Records shown ▸
○ ○ ○ ○ ○
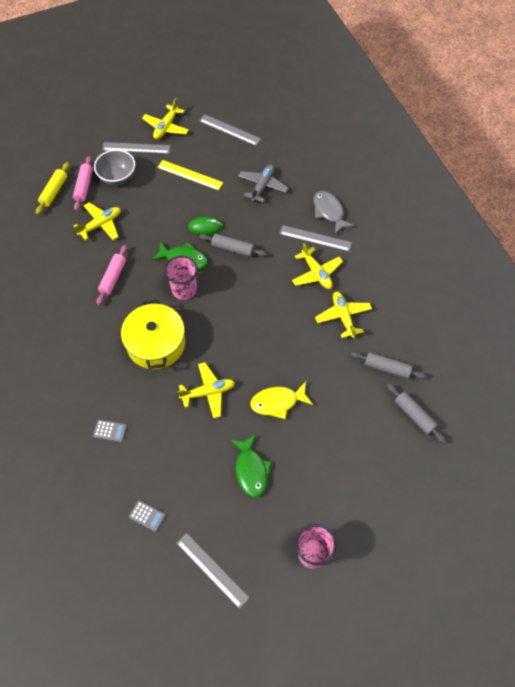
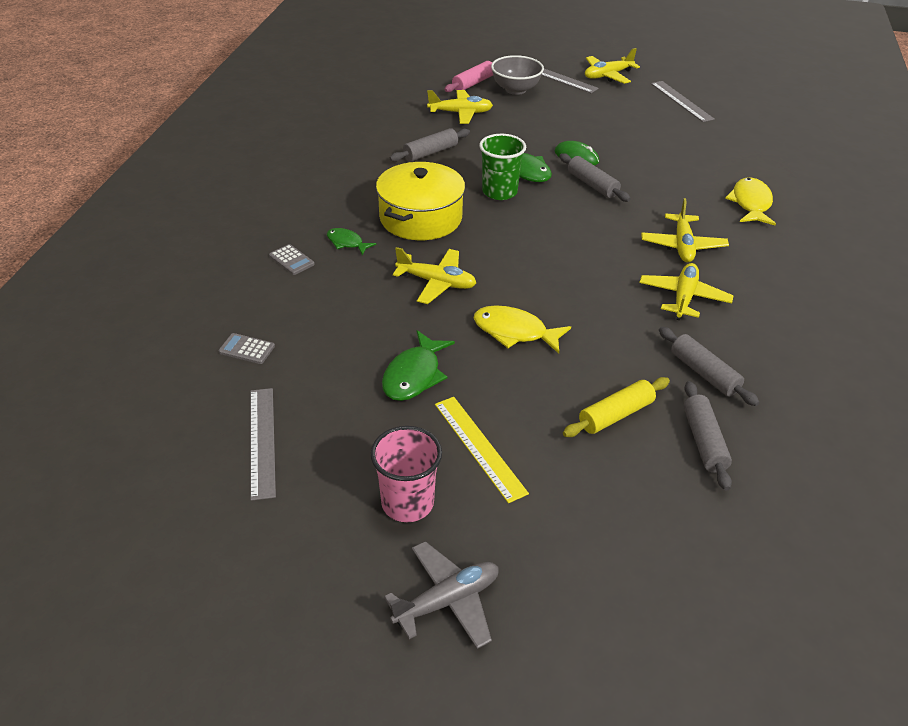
camera: 35 degrees right, 20 degrees down
(54, 191) = (439, 76): yellow rolling pin -> yellow rolling pin (616, 415)
(113, 278) = (430, 152): pink rolling pin -> grey rolling pin
(130, 394) = (347, 243): none -> green fish
(147, 516) = (247, 349): grey calculator -> grey calculator turned 135 degrees clockwise
(184, 289) = (499, 192): pink cup -> green cup
(190, 175) = (599, 115): yellow ruler -> yellow ruler (479, 447)
(262, 186) = (680, 153): grey plane -> grey plane (447, 601)
(315, 238) = (710, 217): grey ruler -> none
(329, 212) = (751, 203): grey fish -> yellow fish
○ ○ ○ ○ ○
Task prompt ▸
Read through the lines above and collect those that contain the string "degrees".

Answer space ▸
camera: 35 degrees right, 20 degrees down
(147, 516) = (247, 349): grey calculator -> grey calculator turned 135 degrees clockwise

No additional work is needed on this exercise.